• WORK INSTRUCTION: Lines to restate from the data below: from the one containing "The świeca (turkusowy)" to the one containing "The nakrętka (fioletowy)", both included. Give them again exactly, and only them.
LISTED RECORDS START
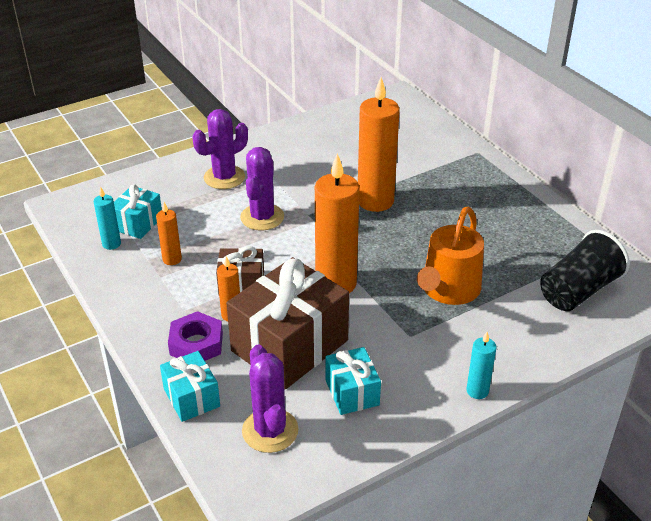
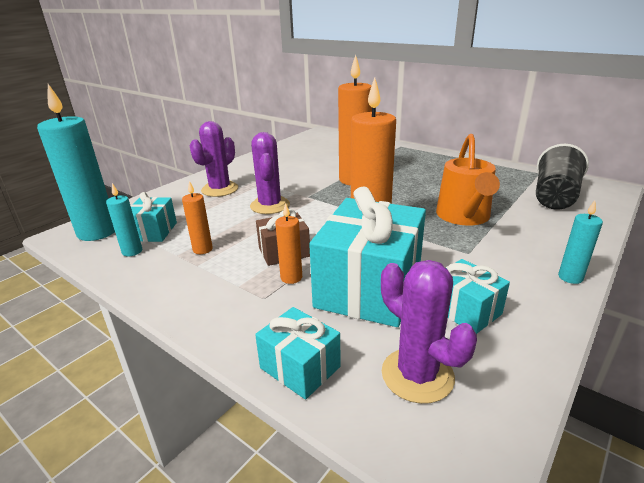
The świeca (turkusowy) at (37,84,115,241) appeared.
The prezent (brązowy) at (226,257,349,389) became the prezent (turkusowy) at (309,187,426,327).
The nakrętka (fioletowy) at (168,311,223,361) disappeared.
LISTED RECORDS END
LISTED RECORDS START
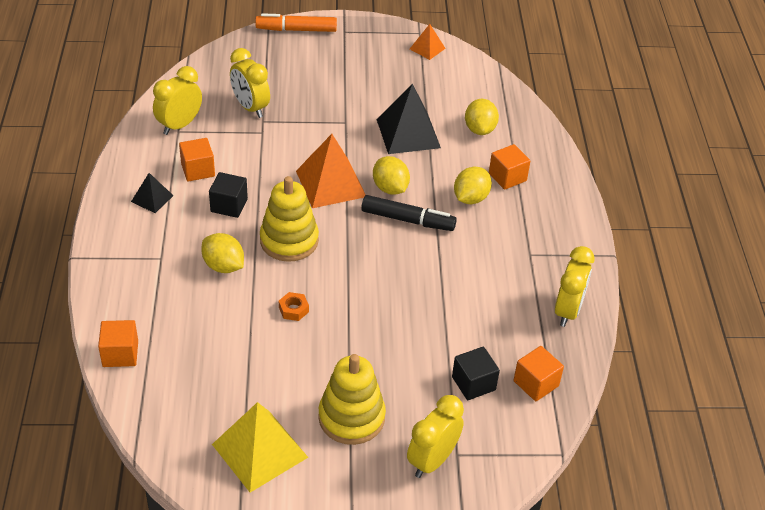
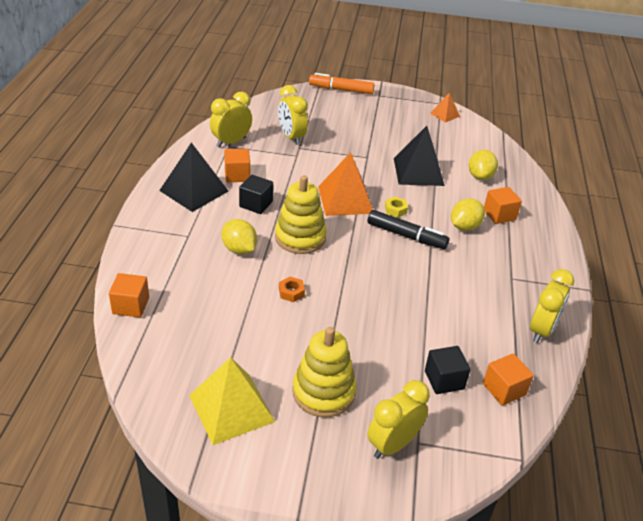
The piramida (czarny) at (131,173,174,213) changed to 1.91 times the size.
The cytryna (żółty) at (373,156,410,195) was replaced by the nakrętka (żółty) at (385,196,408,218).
LISTED RECORDS END
• WRITTEN RESPONSE:
The świeca (turkusowy) at (37,84,115,241) appeared.
The prezent (brązowy) at (226,257,349,389) became the prezent (turkusowy) at (309,187,426,327).
The nakrętka (fioletowy) at (168,311,223,361) disappeared.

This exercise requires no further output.